__Input__.
★ ★ ★ ★
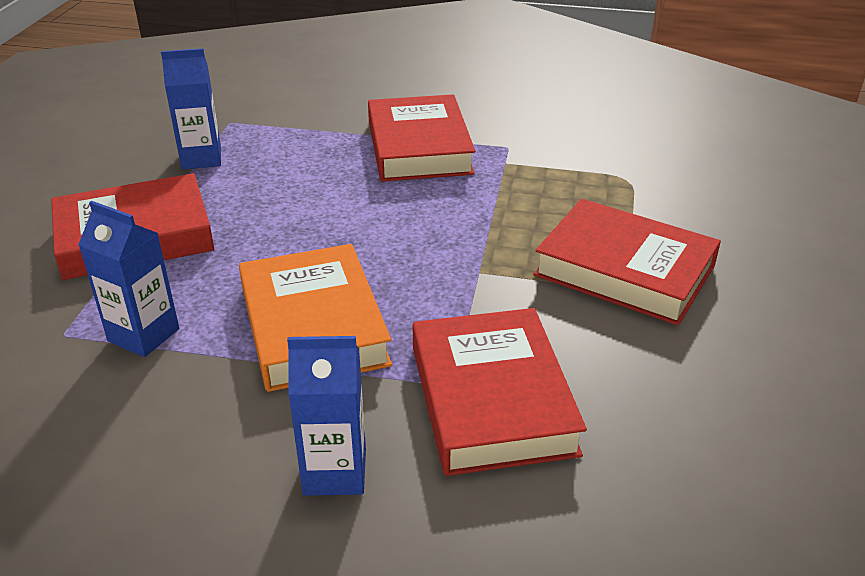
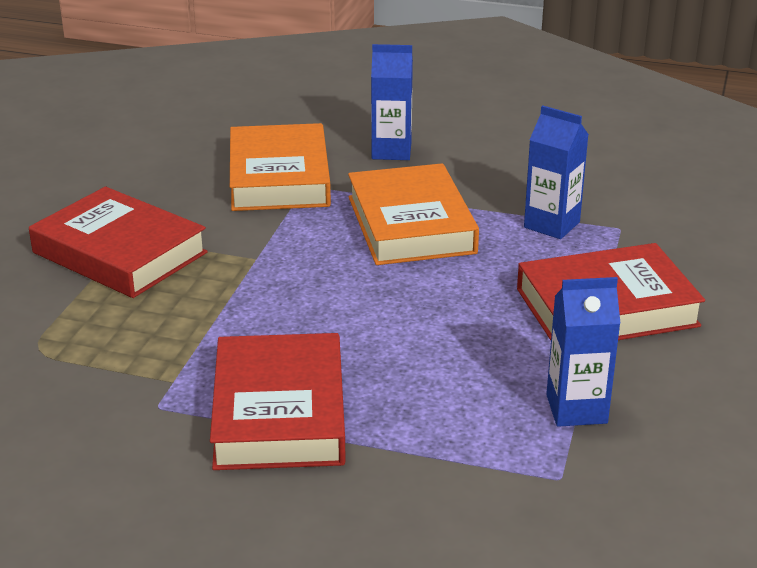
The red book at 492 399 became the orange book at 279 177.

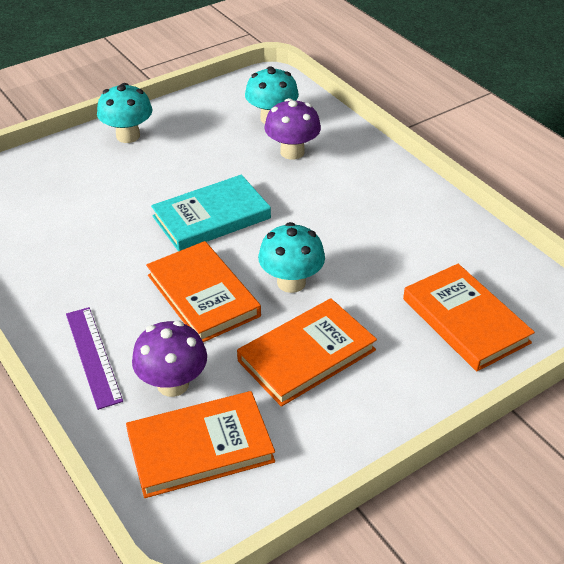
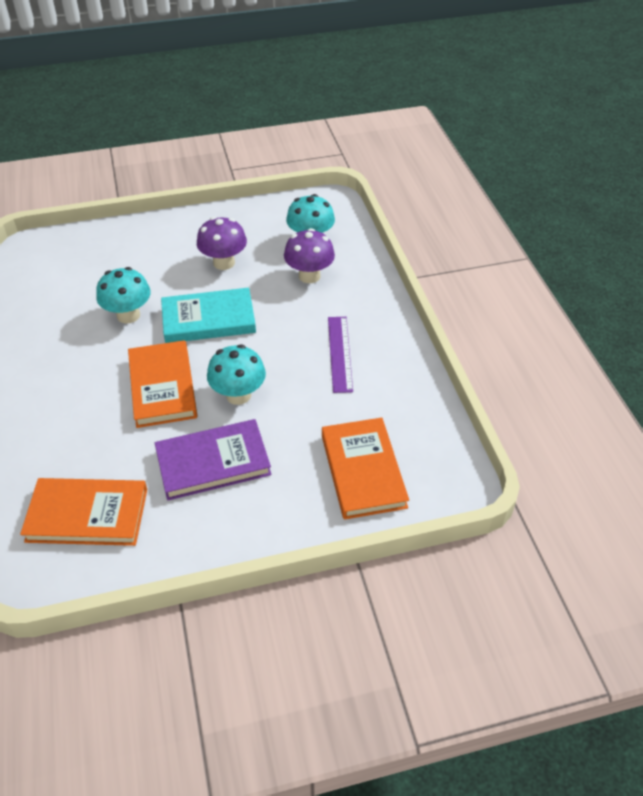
The turquoise mushroom moved from 128 136 to 128 315.
The orange book at 306 355 became the purple book at 213 462.
The purple ruler moved from 93 356 to 340 353.
The purple mushroom moved from 173 384 to 224 263.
★ ★ ★ ★
__Exercise goal__.
Return the full listing above exactly as written, and omit the pictures.

__Task solution__.
The red book at 492 399 became the orange book at 279 177.

The turquoise mushroom moved from 128 136 to 128 315.
The orange book at 306 355 became the purple book at 213 462.
The purple ruler moved from 93 356 to 340 353.
The purple mushroom moved from 173 384 to 224 263.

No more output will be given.